Source data
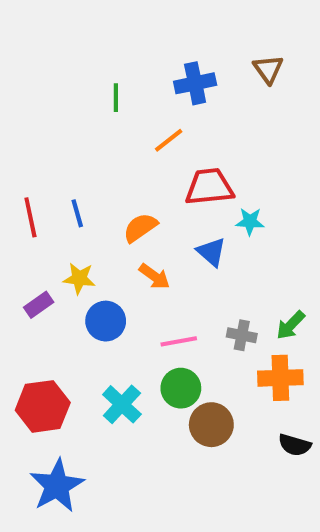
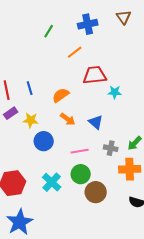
green line: (116, 98) -> (49, 31), turned 32
blue triangle: (211, 252) -> (96, 122), moved
purple rectangle: (39, 305) -> (11, 113), moved

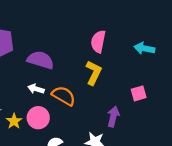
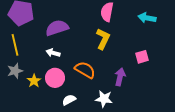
purple semicircle: (41, 60) -> (57, 28), turned -35
orange semicircle: (64, 96) -> (85, 70), moved

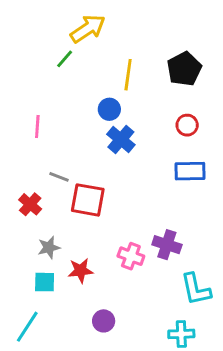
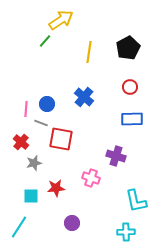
blue circle: (109, 109) -> (47, 104), moved
pink line: (37, 127) -> (26, 109), moved
purple cross: (167, 245) -> (116, 156), moved
gray star: (49, 248) -> (34, 163), moved

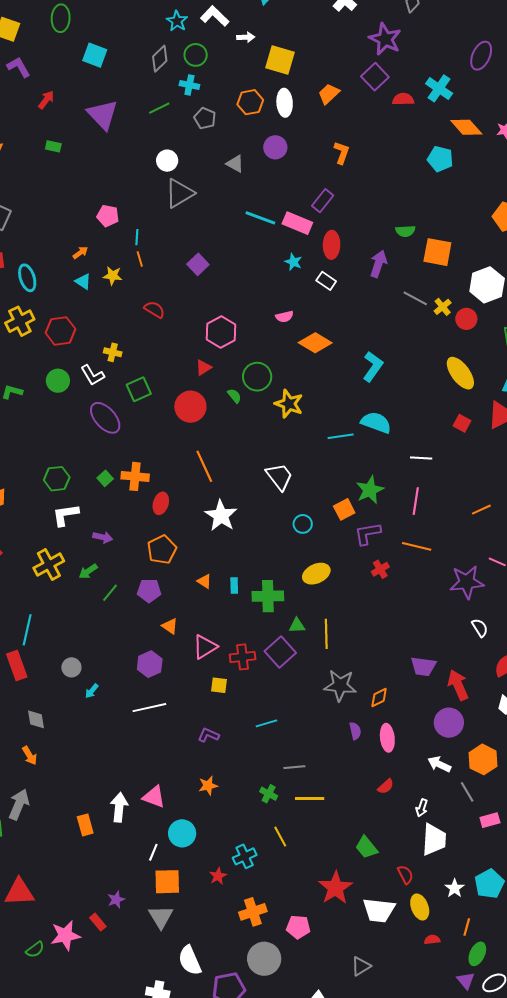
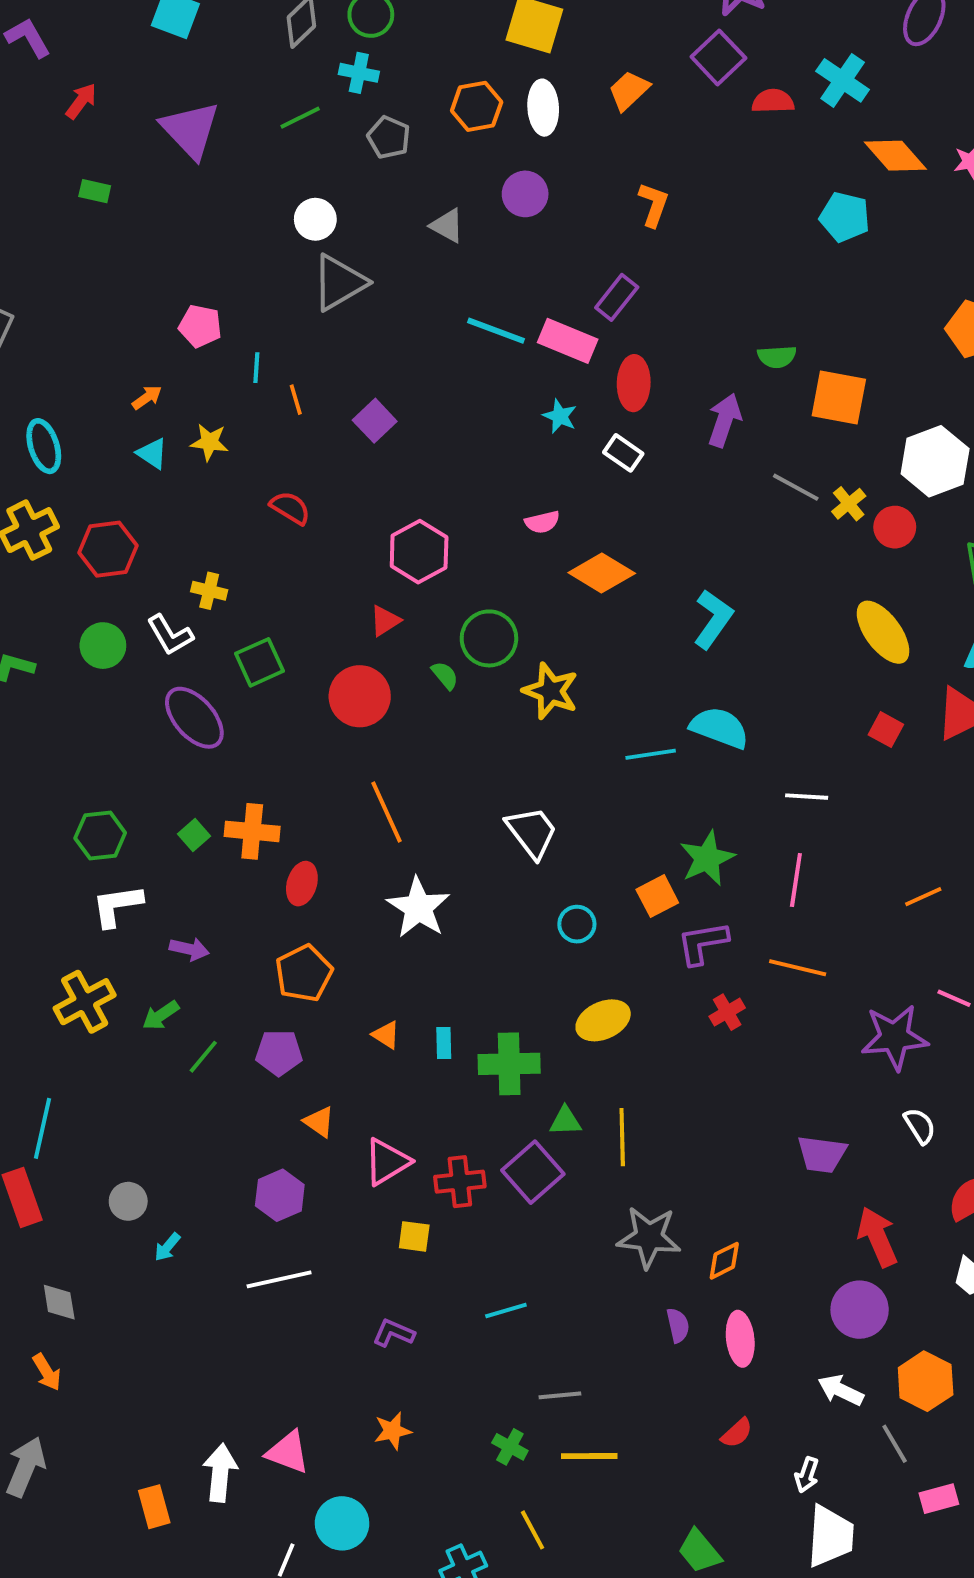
orange line: (140, 259) -> (296, 400), moved
purple trapezoid: (423, 666) -> (822, 1154), moved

About this task
Write out, exactly as they stand, the line with "gray star: (49, 248) -> (34, 163), moved" and every line after it through the end of the entries above; omit the pictures.

Answer
gray star: (49, 248) -> (34, 163), moved

orange line: (140, 259) -> (296, 400), moved
purple trapezoid: (423, 666) -> (822, 1154), moved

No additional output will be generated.